§ **WHAT IS REQUIRED**
Without any pictures, retype exactly the lines that begin at the one holding "none -> green brick D2 level 3" and end at the last line of the data below.

(Records contained in a dataset)
'''

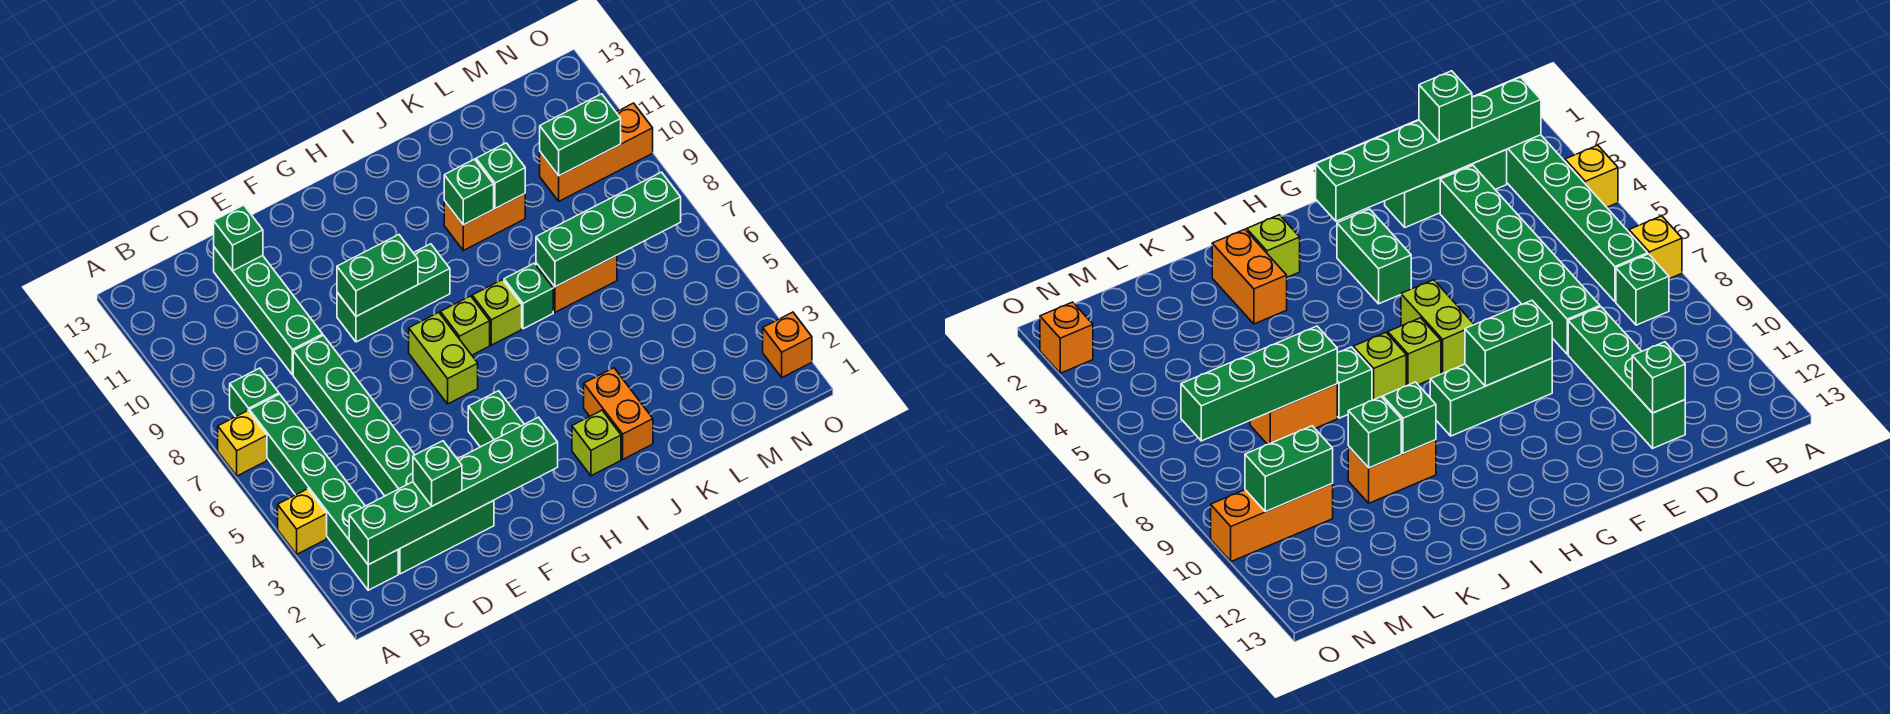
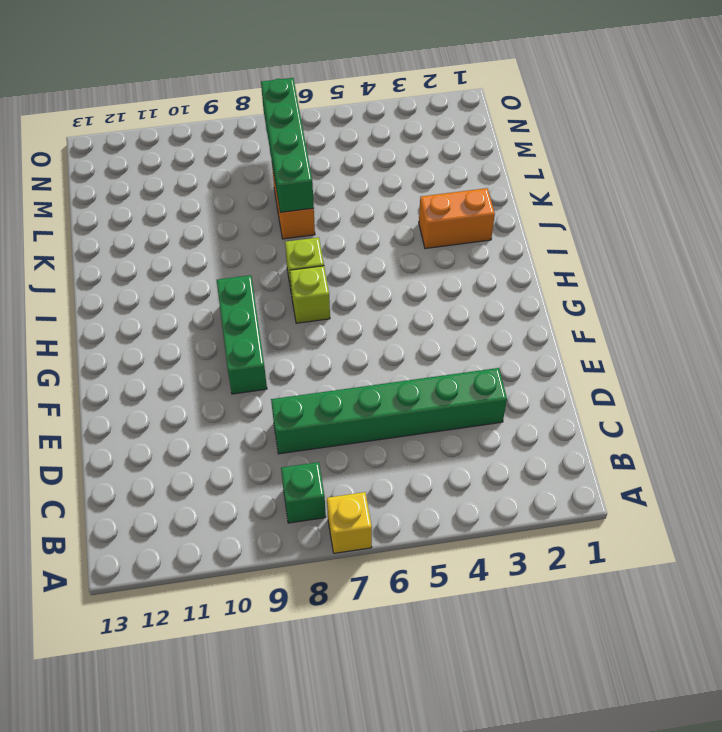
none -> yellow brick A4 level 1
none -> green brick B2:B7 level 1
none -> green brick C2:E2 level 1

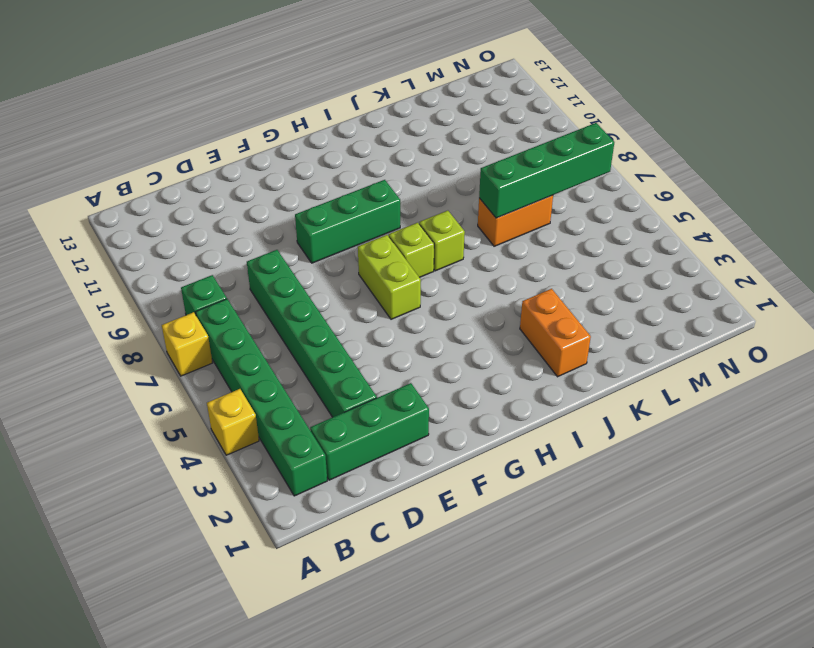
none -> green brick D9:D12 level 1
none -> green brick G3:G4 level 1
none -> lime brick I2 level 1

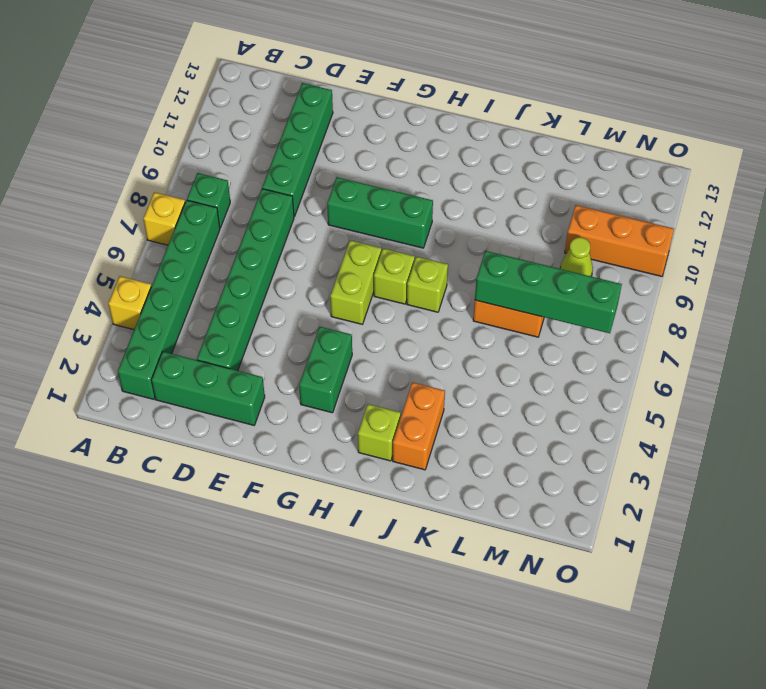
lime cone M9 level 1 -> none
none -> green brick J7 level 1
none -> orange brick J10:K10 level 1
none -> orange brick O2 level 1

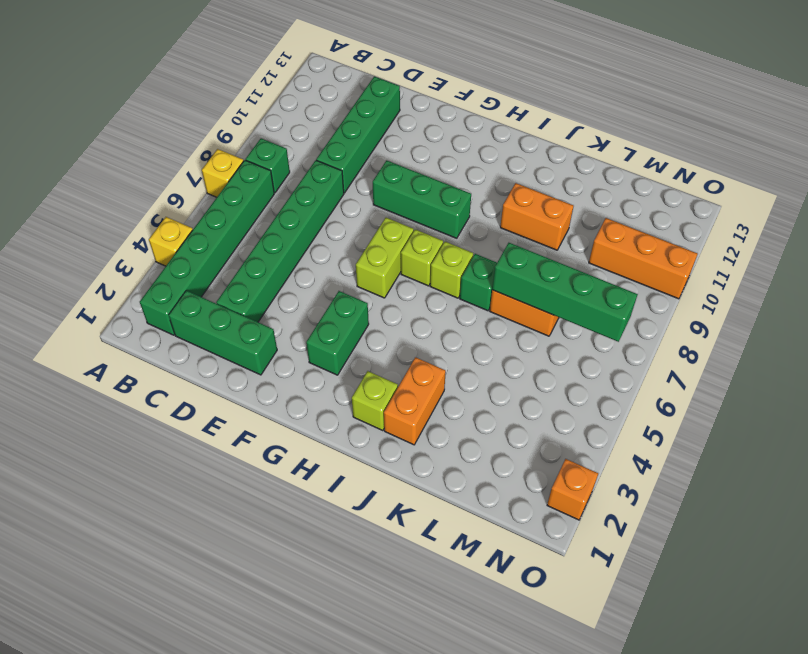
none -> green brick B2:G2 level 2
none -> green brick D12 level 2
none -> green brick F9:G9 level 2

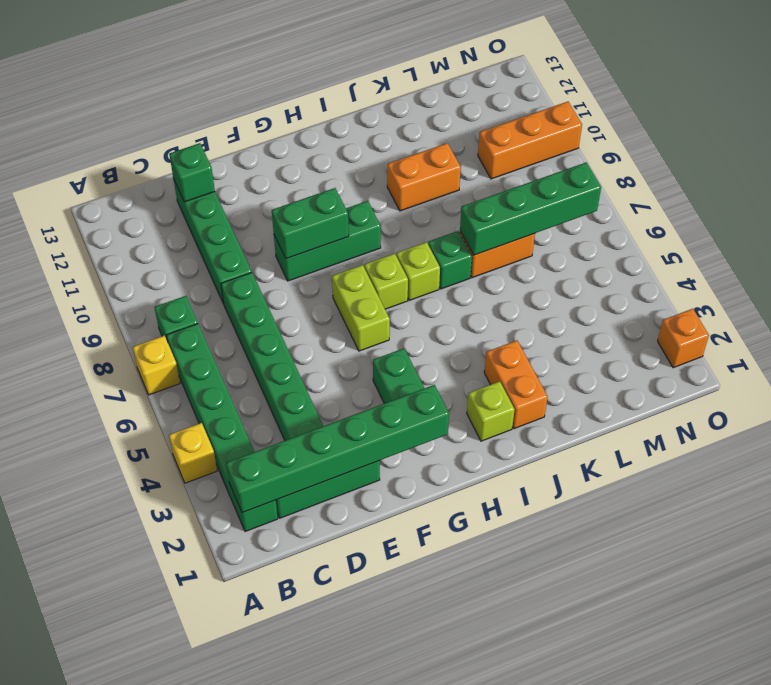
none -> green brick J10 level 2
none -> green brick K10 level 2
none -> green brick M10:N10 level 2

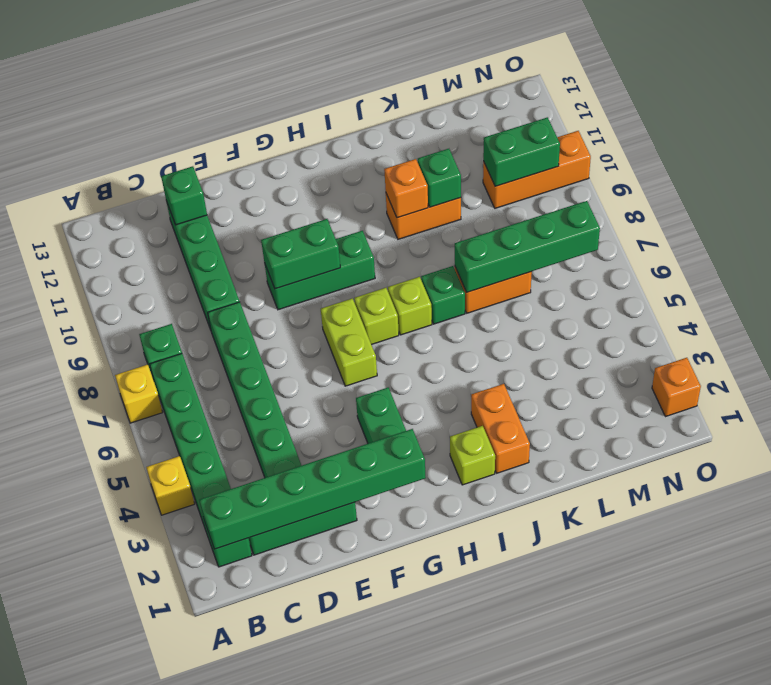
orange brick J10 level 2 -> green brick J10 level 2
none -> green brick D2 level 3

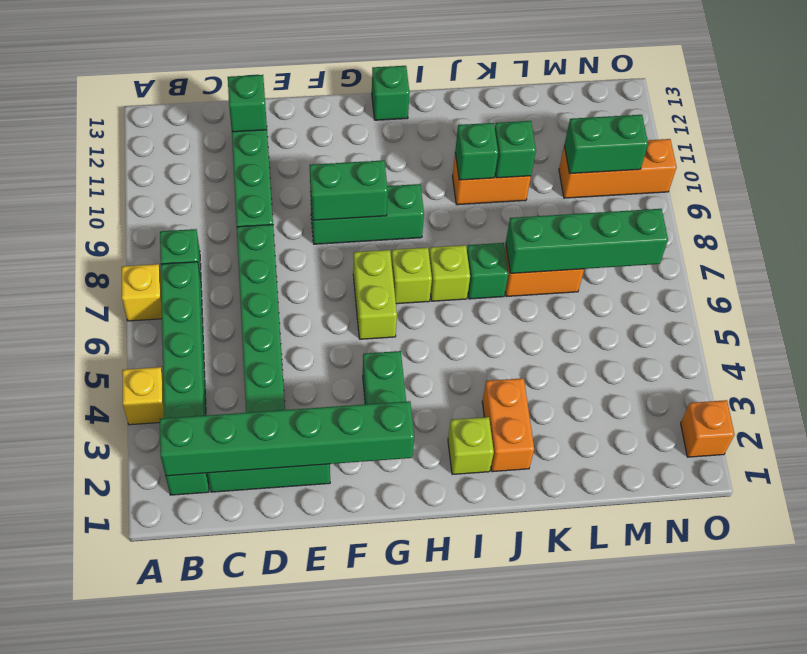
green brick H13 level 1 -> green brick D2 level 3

'''

§ **FINISHED EXERCISE**
none -> green brick D2 level 3

green brick H13 level 1 -> green brick D2 level 3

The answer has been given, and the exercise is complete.